DIRECTIONS FOR THIS TASK — Every line below must be reproduced exactly; no pictures are to be included.
=====
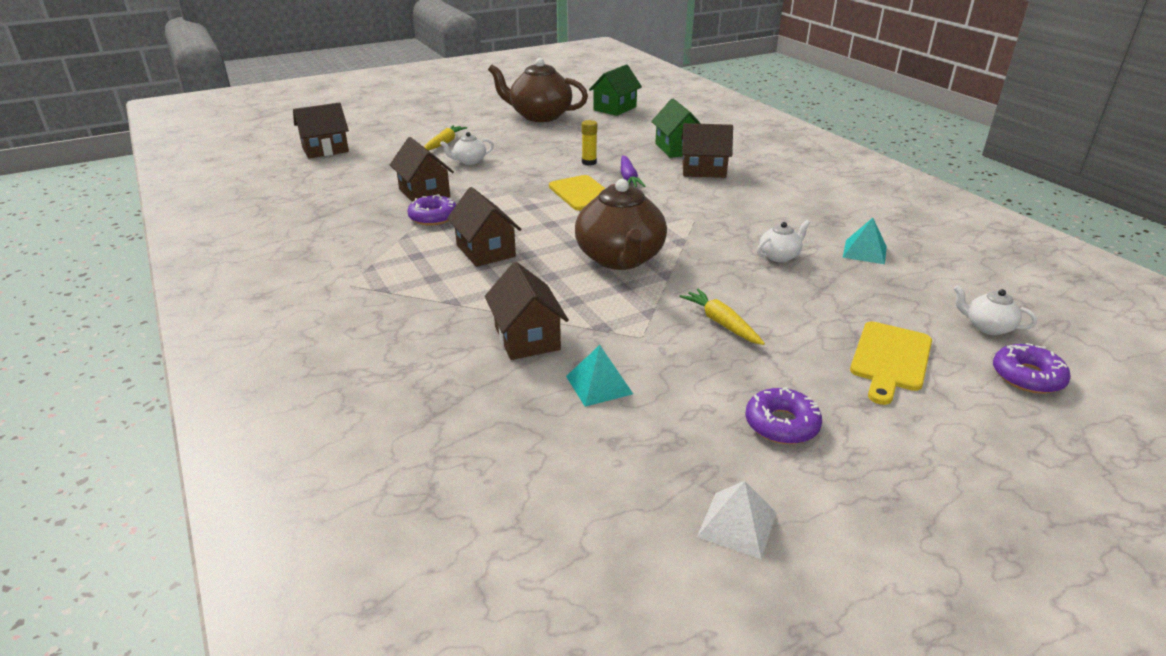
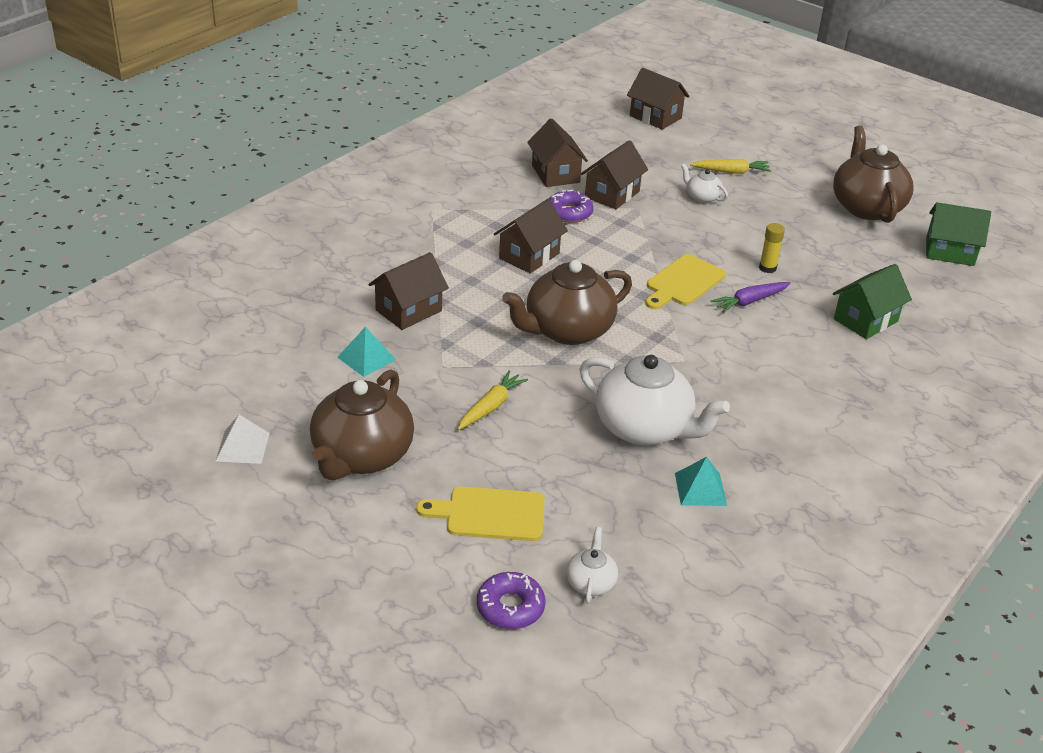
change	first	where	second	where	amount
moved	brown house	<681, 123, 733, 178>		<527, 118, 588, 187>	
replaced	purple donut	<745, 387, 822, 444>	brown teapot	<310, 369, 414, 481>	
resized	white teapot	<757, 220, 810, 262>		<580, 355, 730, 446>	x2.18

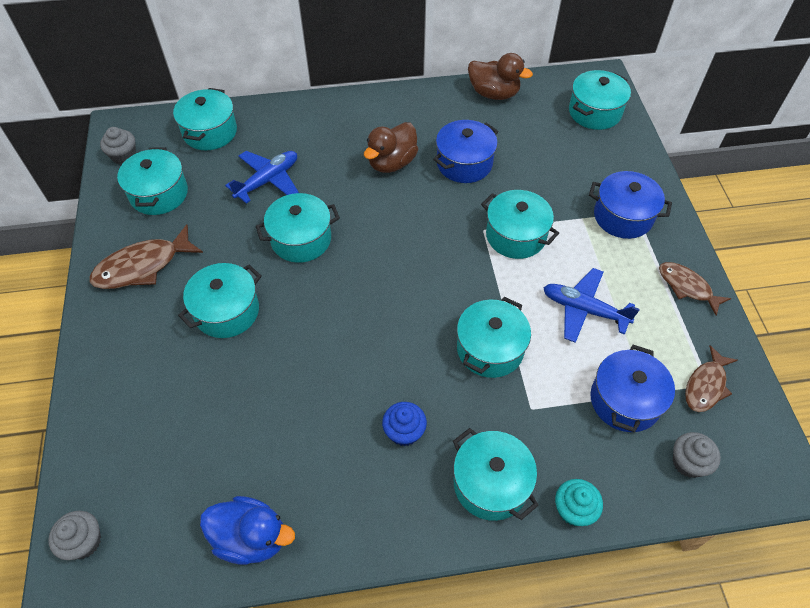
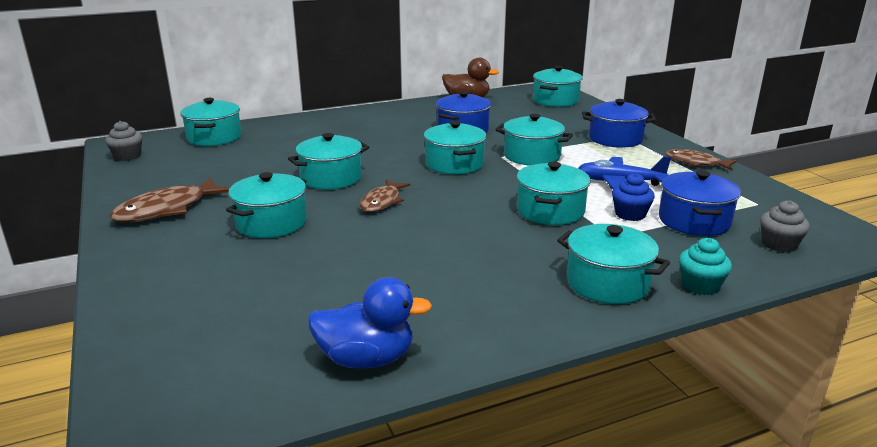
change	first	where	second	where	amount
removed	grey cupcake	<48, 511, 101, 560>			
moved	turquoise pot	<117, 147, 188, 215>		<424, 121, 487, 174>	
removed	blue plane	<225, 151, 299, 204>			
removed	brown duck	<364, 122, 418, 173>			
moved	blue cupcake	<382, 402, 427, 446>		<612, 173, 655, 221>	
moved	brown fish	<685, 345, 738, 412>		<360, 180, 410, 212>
=====
ANSWER BOX —
change	first	where	second	where	amount
moved	brown house	<681, 123, 733, 178>		<527, 118, 588, 187>	
replaced	purple donut	<745, 387, 822, 444>	brown teapot	<310, 369, 414, 481>	
resized	white teapot	<757, 220, 810, 262>		<580, 355, 730, 446>	x2.18

change	first	where	second	where	amount
removed	grey cupcake	<48, 511, 101, 560>			
moved	turquoise pot	<117, 147, 188, 215>		<424, 121, 487, 174>	
removed	blue plane	<225, 151, 299, 204>			
removed	brown duck	<364, 122, 418, 173>			
moved	blue cupcake	<382, 402, 427, 446>		<612, 173, 655, 221>	
moved	brown fish	<685, 345, 738, 412>		<360, 180, 410, 212>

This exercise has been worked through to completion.